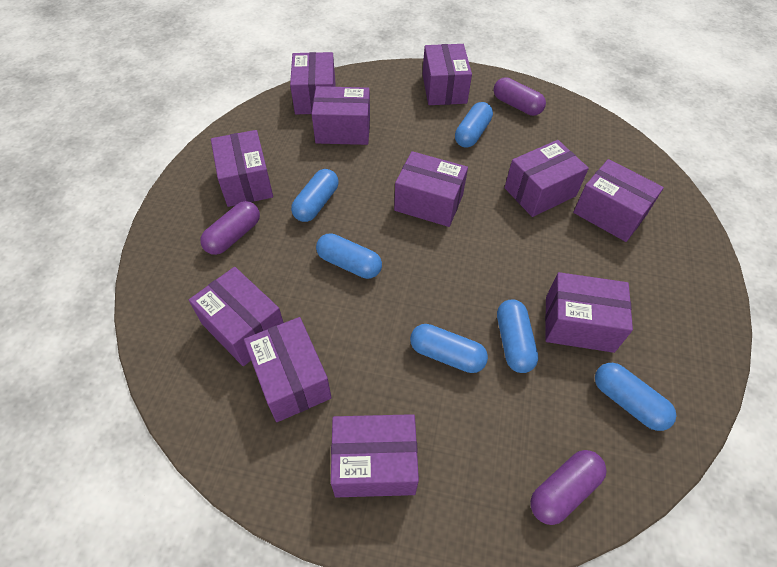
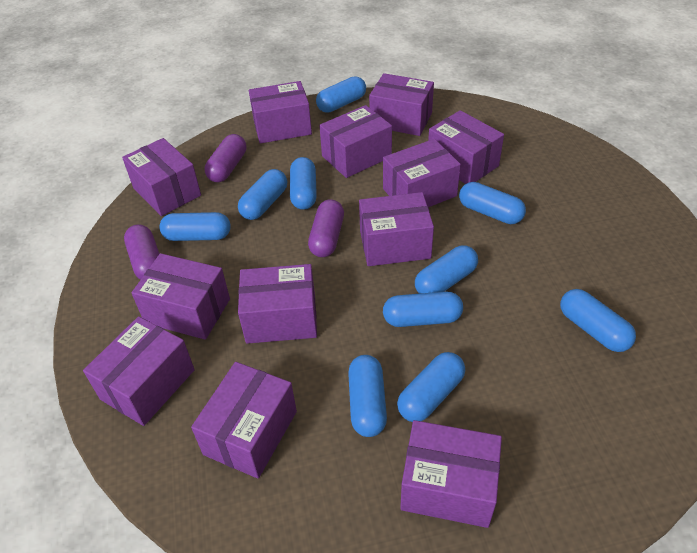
blue capsule: 6 -> 10
purple box: 11 -> 12

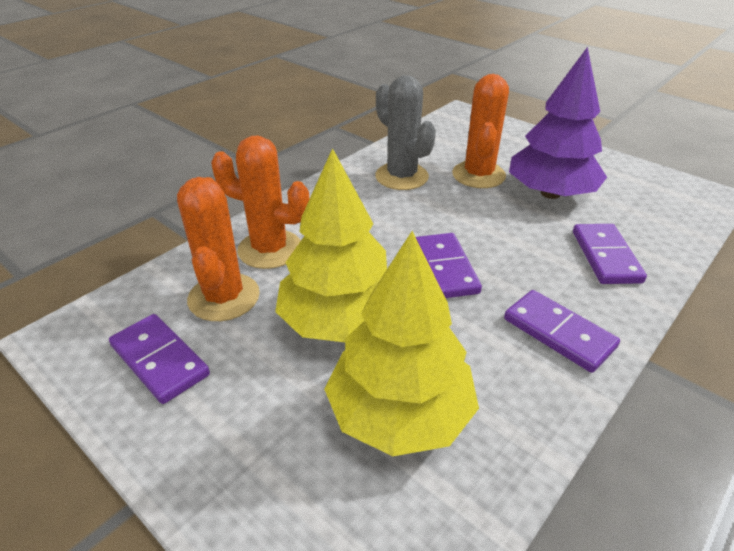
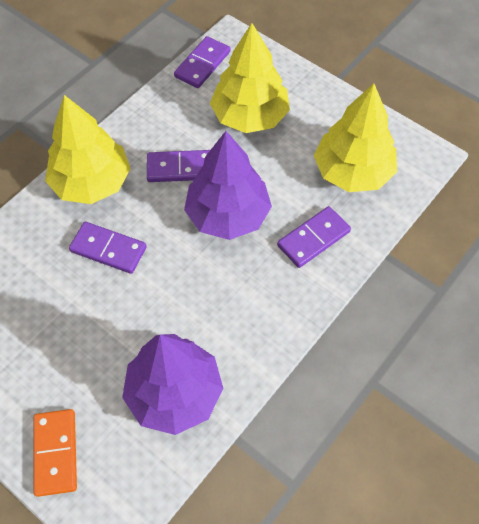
grey cactus: 1 -> 0
orange cactus: 3 -> 0
orange domino: 0 -> 1
purple tree: 1 -> 2
yellow tree: 2 -> 3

[Problem to work on]
The expected answer is the lines from the one containing "orange cactus: 3 -> 0" through the end of the material, reproduced exactly with both ends kept.

[Worked solution]
orange cactus: 3 -> 0
orange domino: 0 -> 1
purple tree: 1 -> 2
yellow tree: 2 -> 3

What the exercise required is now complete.